DATA TO EXAMINE section start
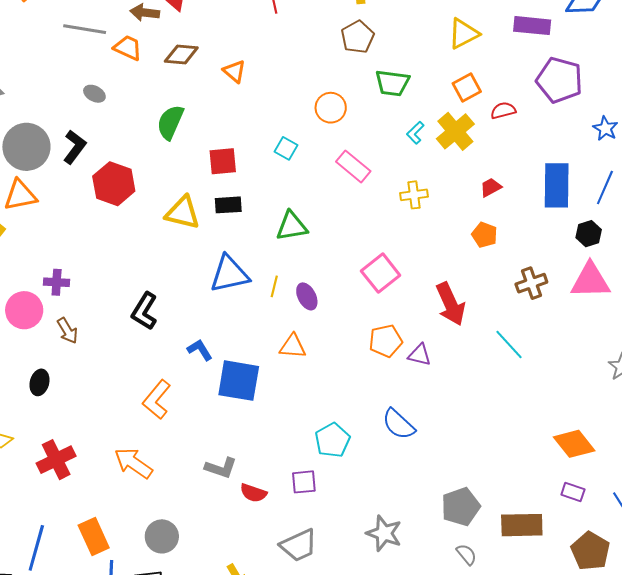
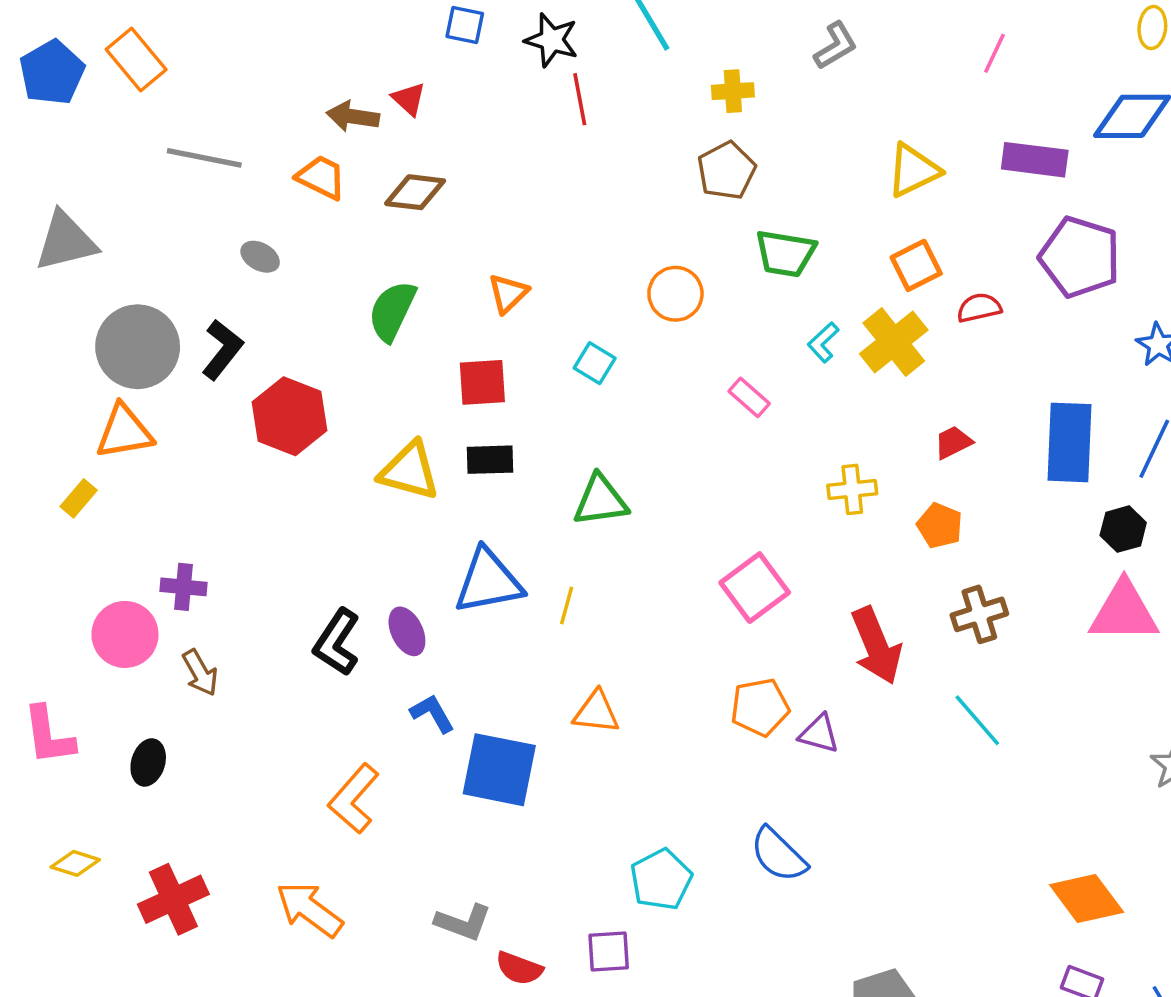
gray line: (85, 29) -> (204, 158), moved
orange triangle: (234, 71) -> (508, 293), moved, turned 35
pink rectangle: (353, 166) -> (749, 397), moved, size x0.7
yellow cross: (414, 195) -> (852, 489), moved
brown cross: (531, 283) -> (979, 614), moved
purple ellipse: (307, 296) -> (407, 631), moved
DATA TO EXAMINE section end
- _EXERCISE BRIEF_: Looking over the records, find each line with the word "cross" and copy it.

- _RESULT OF THE TASK_:
yellow cross: (414, 195) -> (852, 489), moved
brown cross: (531, 283) -> (979, 614), moved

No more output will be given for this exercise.